The answer must consist of every line below that contains the word "carrot".
--- INPUT MATERIAL Enclosed Below ---
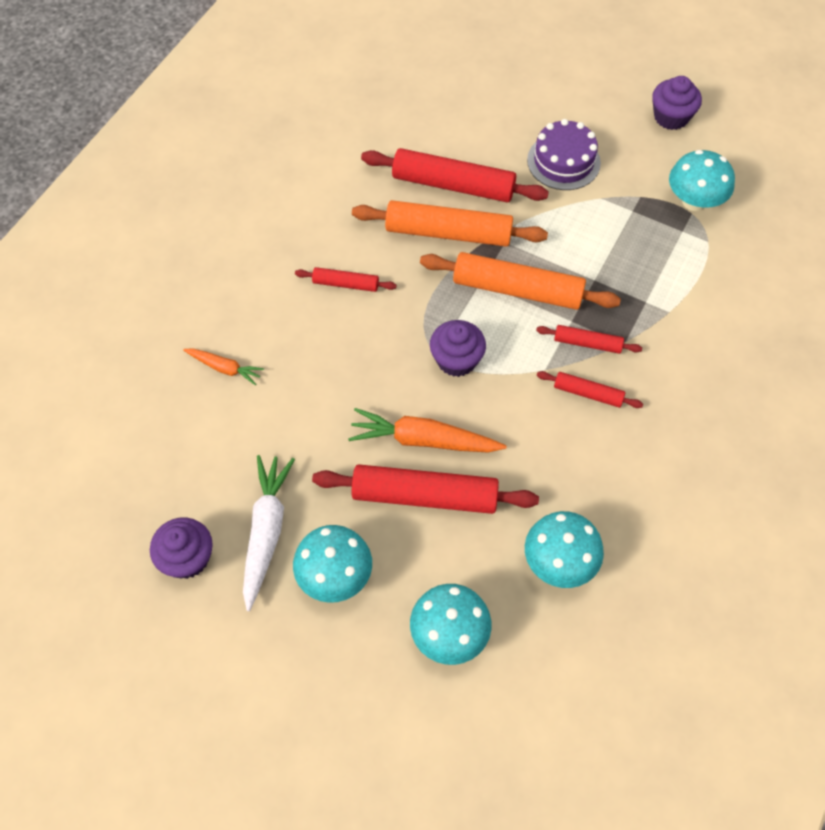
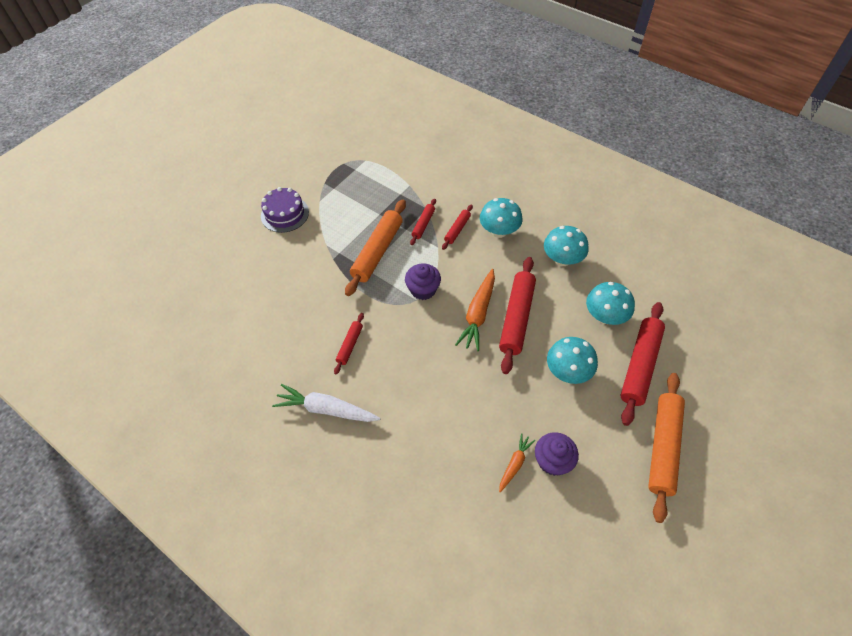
camera: 80 degrees left, 5 degrees down
(224, 368) = (404, 429): orange carrot -> orange carrot (514, 464)
(266, 532) = (536, 409): white carrot -> white carrot (326, 409)
(448, 233) = (323, 281): orange rolling pin -> orange rolling pin (663, 447)
(453, 185) = (284, 274): red rolling pin -> red rolling pin (640, 365)
(671, 117) = (268, 158): purple cupcake -> none
(694, 201) = (335, 160): turquoise mushroom -> turquoise mushroom (499, 231)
--- End of Enclosed INPUT MATERIAL ---
### TASK SOLUTION
(224, 368) = (404, 429): orange carrot -> orange carrot (514, 464)
(266, 532) = (536, 409): white carrot -> white carrot (326, 409)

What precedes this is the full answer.